_Exercise goal:_
Keeping every word the same, return the listing from its first line until the line holding "R2: 22k (+3V3, n2) -> 30k (+3V3, n2)" has been returned as well.

_Recorded information:_
--------------------------------------------------
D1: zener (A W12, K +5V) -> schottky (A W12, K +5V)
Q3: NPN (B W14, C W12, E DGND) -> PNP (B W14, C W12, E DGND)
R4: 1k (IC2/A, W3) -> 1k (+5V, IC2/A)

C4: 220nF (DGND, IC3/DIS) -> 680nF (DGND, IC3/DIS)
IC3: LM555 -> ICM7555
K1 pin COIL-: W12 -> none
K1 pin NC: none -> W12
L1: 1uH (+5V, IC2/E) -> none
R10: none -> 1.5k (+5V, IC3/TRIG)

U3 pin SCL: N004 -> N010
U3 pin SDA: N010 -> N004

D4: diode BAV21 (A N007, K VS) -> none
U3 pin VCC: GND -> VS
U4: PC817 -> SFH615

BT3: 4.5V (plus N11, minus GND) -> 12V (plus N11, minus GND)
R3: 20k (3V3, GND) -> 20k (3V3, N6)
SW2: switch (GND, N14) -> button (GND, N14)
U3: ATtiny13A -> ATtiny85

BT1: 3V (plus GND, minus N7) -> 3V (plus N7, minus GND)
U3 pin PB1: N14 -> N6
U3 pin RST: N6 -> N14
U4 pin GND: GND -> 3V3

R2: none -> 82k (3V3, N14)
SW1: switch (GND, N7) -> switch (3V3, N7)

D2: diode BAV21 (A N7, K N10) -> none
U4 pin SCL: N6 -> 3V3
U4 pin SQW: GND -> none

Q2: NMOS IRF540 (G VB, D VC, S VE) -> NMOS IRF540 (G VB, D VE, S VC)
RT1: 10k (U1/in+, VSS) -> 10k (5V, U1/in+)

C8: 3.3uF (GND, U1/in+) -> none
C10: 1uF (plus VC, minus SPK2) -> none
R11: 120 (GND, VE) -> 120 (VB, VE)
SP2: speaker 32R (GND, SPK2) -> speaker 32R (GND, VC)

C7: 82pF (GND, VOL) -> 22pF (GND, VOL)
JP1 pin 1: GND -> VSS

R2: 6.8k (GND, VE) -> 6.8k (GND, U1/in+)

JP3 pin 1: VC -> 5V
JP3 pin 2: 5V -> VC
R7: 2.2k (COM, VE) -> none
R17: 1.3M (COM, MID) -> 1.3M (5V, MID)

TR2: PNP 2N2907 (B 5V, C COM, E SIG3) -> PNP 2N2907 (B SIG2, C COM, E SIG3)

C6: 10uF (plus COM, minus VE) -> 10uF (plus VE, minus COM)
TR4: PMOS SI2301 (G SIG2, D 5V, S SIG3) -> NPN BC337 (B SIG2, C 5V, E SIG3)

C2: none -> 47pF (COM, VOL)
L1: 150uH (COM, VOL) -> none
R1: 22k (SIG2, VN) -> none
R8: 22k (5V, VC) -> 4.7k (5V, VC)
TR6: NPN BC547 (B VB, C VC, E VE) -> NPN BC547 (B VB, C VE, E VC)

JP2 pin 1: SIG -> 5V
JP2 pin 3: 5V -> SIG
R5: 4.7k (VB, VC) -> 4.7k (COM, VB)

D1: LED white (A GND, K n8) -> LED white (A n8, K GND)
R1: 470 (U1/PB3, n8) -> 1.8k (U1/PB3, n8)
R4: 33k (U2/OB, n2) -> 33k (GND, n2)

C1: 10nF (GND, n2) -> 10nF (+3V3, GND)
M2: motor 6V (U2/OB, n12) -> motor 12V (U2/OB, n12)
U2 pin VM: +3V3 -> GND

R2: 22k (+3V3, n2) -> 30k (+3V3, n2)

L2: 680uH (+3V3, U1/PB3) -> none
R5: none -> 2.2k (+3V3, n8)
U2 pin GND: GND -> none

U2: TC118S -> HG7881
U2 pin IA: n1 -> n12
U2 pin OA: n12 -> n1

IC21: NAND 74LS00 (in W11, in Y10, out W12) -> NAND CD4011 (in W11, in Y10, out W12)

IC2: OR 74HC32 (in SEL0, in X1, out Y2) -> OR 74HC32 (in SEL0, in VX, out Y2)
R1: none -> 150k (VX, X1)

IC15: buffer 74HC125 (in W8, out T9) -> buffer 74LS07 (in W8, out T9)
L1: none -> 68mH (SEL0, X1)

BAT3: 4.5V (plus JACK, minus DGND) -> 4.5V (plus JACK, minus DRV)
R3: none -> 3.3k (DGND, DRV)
--------------------------------------------------
_Exercise answer:_
D1: zener (A W12, K +5V) -> schottky (A W12, K +5V)
Q3: NPN (B W14, C W12, E DGND) -> PNP (B W14, C W12, E DGND)
R4: 1k (IC2/A, W3) -> 1k (+5V, IC2/A)

C4: 220nF (DGND, IC3/DIS) -> 680nF (DGND, IC3/DIS)
IC3: LM555 -> ICM7555
K1 pin COIL-: W12 -> none
K1 pin NC: none -> W12
L1: 1uH (+5V, IC2/E) -> none
R10: none -> 1.5k (+5V, IC3/TRIG)

U3 pin SCL: N004 -> N010
U3 pin SDA: N010 -> N004

D4: diode BAV21 (A N007, K VS) -> none
U3 pin VCC: GND -> VS
U4: PC817 -> SFH615

BT3: 4.5V (plus N11, minus GND) -> 12V (plus N11, minus GND)
R3: 20k (3V3, GND) -> 20k (3V3, N6)
SW2: switch (GND, N14) -> button (GND, N14)
U3: ATtiny13A -> ATtiny85

BT1: 3V (plus GND, minus N7) -> 3V (plus N7, minus GND)
U3 pin PB1: N14 -> N6
U3 pin RST: N6 -> N14
U4 pin GND: GND -> 3V3

R2: none -> 82k (3V3, N14)
SW1: switch (GND, N7) -> switch (3V3, N7)

D2: diode BAV21 (A N7, K N10) -> none
U4 pin SCL: N6 -> 3V3
U4 pin SQW: GND -> none

Q2: NMOS IRF540 (G VB, D VC, S VE) -> NMOS IRF540 (G VB, D VE, S VC)
RT1: 10k (U1/in+, VSS) -> 10k (5V, U1/in+)

C8: 3.3uF (GND, U1/in+) -> none
C10: 1uF (plus VC, minus SPK2) -> none
R11: 120 (GND, VE) -> 120 (VB, VE)
SP2: speaker 32R (GND, SPK2) -> speaker 32R (GND, VC)

C7: 82pF (GND, VOL) -> 22pF (GND, VOL)
JP1 pin 1: GND -> VSS

R2: 6.8k (GND, VE) -> 6.8k (GND, U1/in+)

JP3 pin 1: VC -> 5V
JP3 pin 2: 5V -> VC
R7: 2.2k (COM, VE) -> none
R17: 1.3M (COM, MID) -> 1.3M (5V, MID)

TR2: PNP 2N2907 (B 5V, C COM, E SIG3) -> PNP 2N2907 (B SIG2, C COM, E SIG3)

C6: 10uF (plus COM, minus VE) -> 10uF (plus VE, minus COM)
TR4: PMOS SI2301 (G SIG2, D 5V, S SIG3) -> NPN BC337 (B SIG2, C 5V, E SIG3)

C2: none -> 47pF (COM, VOL)
L1: 150uH (COM, VOL) -> none
R1: 22k (SIG2, VN) -> none
R8: 22k (5V, VC) -> 4.7k (5V, VC)
TR6: NPN BC547 (B VB, C VC, E VE) -> NPN BC547 (B VB, C VE, E VC)

JP2 pin 1: SIG -> 5V
JP2 pin 3: 5V -> SIG
R5: 4.7k (VB, VC) -> 4.7k (COM, VB)

D1: LED white (A GND, K n8) -> LED white (A n8, K GND)
R1: 470 (U1/PB3, n8) -> 1.8k (U1/PB3, n8)
R4: 33k (U2/OB, n2) -> 33k (GND, n2)

C1: 10nF (GND, n2) -> 10nF (+3V3, GND)
M2: motor 6V (U2/OB, n12) -> motor 12V (U2/OB, n12)
U2 pin VM: +3V3 -> GND

R2: 22k (+3V3, n2) -> 30k (+3V3, n2)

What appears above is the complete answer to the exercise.